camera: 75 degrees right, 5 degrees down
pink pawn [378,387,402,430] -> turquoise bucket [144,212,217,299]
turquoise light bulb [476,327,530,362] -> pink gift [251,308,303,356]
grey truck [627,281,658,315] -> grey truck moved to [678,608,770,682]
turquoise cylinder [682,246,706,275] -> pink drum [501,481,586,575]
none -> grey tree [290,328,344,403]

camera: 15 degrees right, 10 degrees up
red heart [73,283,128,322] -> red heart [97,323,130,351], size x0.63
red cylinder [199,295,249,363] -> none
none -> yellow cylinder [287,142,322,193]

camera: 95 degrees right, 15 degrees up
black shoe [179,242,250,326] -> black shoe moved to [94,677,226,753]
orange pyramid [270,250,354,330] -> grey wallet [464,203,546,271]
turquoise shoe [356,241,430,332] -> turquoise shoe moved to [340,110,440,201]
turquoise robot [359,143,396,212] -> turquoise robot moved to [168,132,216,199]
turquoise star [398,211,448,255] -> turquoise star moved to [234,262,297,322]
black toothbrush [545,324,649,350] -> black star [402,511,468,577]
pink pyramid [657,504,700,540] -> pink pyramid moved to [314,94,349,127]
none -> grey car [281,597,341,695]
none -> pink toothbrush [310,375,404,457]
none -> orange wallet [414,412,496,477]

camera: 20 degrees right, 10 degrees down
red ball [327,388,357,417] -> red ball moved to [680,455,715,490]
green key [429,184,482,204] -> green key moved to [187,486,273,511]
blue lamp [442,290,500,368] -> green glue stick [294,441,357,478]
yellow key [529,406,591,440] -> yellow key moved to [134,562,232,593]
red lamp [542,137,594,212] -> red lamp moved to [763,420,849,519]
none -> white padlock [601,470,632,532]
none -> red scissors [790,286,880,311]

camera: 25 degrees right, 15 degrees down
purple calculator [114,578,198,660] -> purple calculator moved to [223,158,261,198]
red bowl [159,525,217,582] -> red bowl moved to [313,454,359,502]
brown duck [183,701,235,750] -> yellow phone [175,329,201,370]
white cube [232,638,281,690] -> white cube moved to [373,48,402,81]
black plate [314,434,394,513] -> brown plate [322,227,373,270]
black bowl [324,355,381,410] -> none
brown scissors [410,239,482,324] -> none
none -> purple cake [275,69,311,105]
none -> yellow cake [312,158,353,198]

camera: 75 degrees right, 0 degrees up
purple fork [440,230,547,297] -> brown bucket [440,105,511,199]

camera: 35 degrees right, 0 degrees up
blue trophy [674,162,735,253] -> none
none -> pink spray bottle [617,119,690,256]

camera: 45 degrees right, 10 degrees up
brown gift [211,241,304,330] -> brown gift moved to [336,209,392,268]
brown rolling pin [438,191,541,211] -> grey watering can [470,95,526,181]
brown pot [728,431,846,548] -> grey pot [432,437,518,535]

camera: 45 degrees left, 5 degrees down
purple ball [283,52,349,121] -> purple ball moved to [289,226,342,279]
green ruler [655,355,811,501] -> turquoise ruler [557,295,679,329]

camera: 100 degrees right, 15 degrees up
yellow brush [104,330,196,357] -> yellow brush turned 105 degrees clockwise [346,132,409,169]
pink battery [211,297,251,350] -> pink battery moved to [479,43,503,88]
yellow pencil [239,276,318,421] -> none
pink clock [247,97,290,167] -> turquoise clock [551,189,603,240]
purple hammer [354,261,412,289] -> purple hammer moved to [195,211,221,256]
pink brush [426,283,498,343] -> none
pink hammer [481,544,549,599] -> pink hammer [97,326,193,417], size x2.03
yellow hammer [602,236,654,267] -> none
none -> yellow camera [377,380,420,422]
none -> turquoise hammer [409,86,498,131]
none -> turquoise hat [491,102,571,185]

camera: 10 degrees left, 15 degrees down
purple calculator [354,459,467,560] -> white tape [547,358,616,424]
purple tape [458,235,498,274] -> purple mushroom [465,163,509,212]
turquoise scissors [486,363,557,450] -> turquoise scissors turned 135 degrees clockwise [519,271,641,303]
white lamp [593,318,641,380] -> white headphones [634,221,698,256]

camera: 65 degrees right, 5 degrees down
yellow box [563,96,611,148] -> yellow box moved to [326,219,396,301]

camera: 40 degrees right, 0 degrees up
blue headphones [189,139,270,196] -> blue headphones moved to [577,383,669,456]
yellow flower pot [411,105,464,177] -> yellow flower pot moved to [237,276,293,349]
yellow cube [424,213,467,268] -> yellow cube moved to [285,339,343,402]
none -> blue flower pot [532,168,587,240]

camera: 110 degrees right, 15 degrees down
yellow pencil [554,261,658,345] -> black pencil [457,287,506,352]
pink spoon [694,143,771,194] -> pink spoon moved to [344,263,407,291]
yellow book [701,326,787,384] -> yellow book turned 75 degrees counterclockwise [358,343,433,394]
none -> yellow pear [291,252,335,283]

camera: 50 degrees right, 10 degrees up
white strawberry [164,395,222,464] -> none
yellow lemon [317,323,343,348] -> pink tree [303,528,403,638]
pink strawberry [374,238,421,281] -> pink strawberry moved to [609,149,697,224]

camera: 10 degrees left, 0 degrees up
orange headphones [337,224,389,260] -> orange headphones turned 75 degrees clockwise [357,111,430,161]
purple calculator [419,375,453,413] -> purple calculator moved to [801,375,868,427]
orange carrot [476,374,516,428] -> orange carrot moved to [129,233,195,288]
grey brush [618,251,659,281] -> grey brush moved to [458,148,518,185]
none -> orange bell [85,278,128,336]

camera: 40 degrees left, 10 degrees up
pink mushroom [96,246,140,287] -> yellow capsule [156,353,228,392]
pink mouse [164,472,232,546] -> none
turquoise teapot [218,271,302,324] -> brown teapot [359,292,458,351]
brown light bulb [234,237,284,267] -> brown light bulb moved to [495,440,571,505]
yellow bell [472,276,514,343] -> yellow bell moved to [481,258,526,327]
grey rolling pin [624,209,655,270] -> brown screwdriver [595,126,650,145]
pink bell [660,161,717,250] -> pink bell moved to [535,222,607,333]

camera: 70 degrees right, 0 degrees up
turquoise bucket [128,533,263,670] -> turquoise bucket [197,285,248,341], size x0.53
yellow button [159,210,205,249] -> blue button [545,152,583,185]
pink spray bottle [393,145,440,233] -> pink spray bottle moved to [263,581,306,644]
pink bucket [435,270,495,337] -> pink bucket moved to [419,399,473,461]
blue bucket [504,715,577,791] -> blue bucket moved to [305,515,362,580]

= = =

#### [PROBLEM STATEMENT]
Nothing beyond the line containing "black toothbrush [545,324,649,350]" is to be output; the lines above, from the first one onward to that line, are to be transcribed exactly.

#### [YOUR RESPONSE]
camera: 75 degrees right, 5 degrees down
pink pawn [378,387,402,430] -> turquoise bucket [144,212,217,299]
turquoise light bulb [476,327,530,362] -> pink gift [251,308,303,356]
grey truck [627,281,658,315] -> grey truck moved to [678,608,770,682]
turquoise cylinder [682,246,706,275] -> pink drum [501,481,586,575]
none -> grey tree [290,328,344,403]

camera: 15 degrees right, 10 degrees up
red heart [73,283,128,322] -> red heart [97,323,130,351], size x0.63
red cylinder [199,295,249,363] -> none
none -> yellow cylinder [287,142,322,193]

camera: 95 degrees right, 15 degrees up
black shoe [179,242,250,326] -> black shoe moved to [94,677,226,753]
orange pyramid [270,250,354,330] -> grey wallet [464,203,546,271]
turquoise shoe [356,241,430,332] -> turquoise shoe moved to [340,110,440,201]
turquoise robot [359,143,396,212] -> turquoise robot moved to [168,132,216,199]
turquoise star [398,211,448,255] -> turquoise star moved to [234,262,297,322]
black toothbrush [545,324,649,350] -> black star [402,511,468,577]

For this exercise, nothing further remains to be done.